Task material:

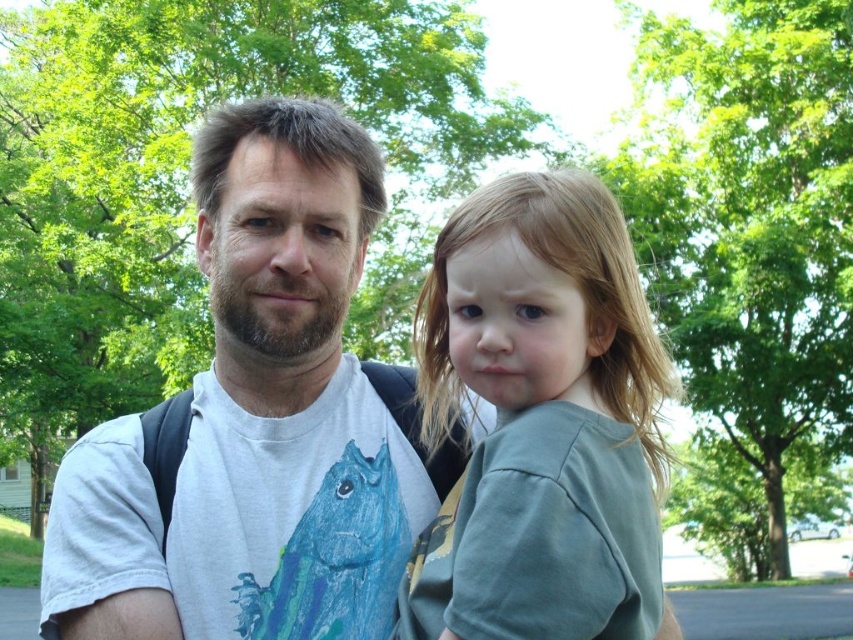
Question: Is white t-shirt at center further to camera compared to light brown hair at right?

Choices:
 (A) yes
 (B) no

Answer: (A)

Question: Which point is farther from the camera taking this photo?

Choices:
 (A) (74, 486)
 (B) (532, 508)

Answer: (A)

Question: Does white t-shirt at center come behind light brown hair at right?

Choices:
 (A) yes
 (B) no

Answer: (A)

Question: Is white t-shirt at center positioned behind light brown hair at right?

Choices:
 (A) no
 (B) yes

Answer: (B)

Question: Among these points, which one is nearest to the camera?

Choices:
 (A) (477, 577)
 (B) (273, 348)

Answer: (A)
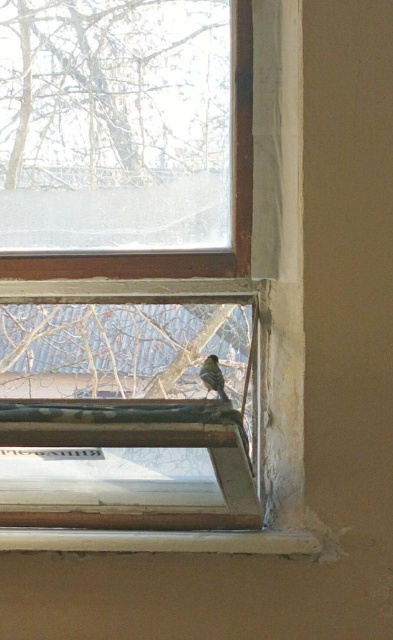
Question: Is clear glass window at center above brown fuzzy bird at lower center?

Choices:
 (A) no
 (B) yes

Answer: (A)

Question: Which point is closer to the camera?

Choices:
 (A) clear glass window at center
 (B) brown fuzzy bird at lower center

Answer: (A)

Question: Which of the following is the closest to the observer?

Choices:
 (A) wooden frame at lower center
 (B) clear glass window at center
 (C) brown fuzzy bird at lower center

Answer: (B)

Question: Is clear glass window at center further to the viewer compared to brown fuzzy bird at lower center?

Choices:
 (A) no
 (B) yes

Answer: (A)

Question: Does clear glass window at center have a greater width compared to brown fuzzy bird at lower center?

Choices:
 (A) no
 (B) yes

Answer: (B)

Question: Which of the following is the closest to the observer?

Choices:
 (A) (205, 380)
 (B) (251, 516)

Answer: (B)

Work item: Write out all of the data above word for word, leaving out the pictures.

Solution:
Question: Is white t-shirt at center further to camera compared to light brown hair at right?

Choices:
 (A) yes
 (B) no

Answer: (A)

Question: Which point is farther from the camera taking this photo?

Choices:
 (A) (74, 486)
 (B) (532, 508)

Answer: (A)

Question: Does white t-shirt at center come behind light brown hair at right?

Choices:
 (A) yes
 (B) no

Answer: (A)

Question: Is white t-shirt at center positioned behind light brown hair at right?

Choices:
 (A) no
 (B) yes

Answer: (B)

Question: Among these points, which one is nearest to the camera?

Choices:
 (A) (477, 577)
 (B) (273, 348)

Answer: (A)
Question: Is clear glass window at center above brown fuzzy bird at lower center?

Choices:
 (A) no
 (B) yes

Answer: (A)

Question: Which point is closer to the camera?

Choices:
 (A) clear glass window at center
 (B) brown fuzzy bird at lower center

Answer: (A)

Question: Which of the following is the closest to the observer?

Choices:
 (A) wooden frame at lower center
 (B) clear glass window at center
 (C) brown fuzzy bird at lower center

Answer: (B)

Question: Is clear glass window at center further to the viewer compared to brown fuzzy bird at lower center?

Choices:
 (A) no
 (B) yes

Answer: (A)

Question: Does clear glass window at center have a greater width compared to brown fuzzy bird at lower center?

Choices:
 (A) no
 (B) yes

Answer: (B)

Question: Which of the following is the closest to the observer?

Choices:
 (A) (205, 380)
 (B) (251, 516)

Answer: (B)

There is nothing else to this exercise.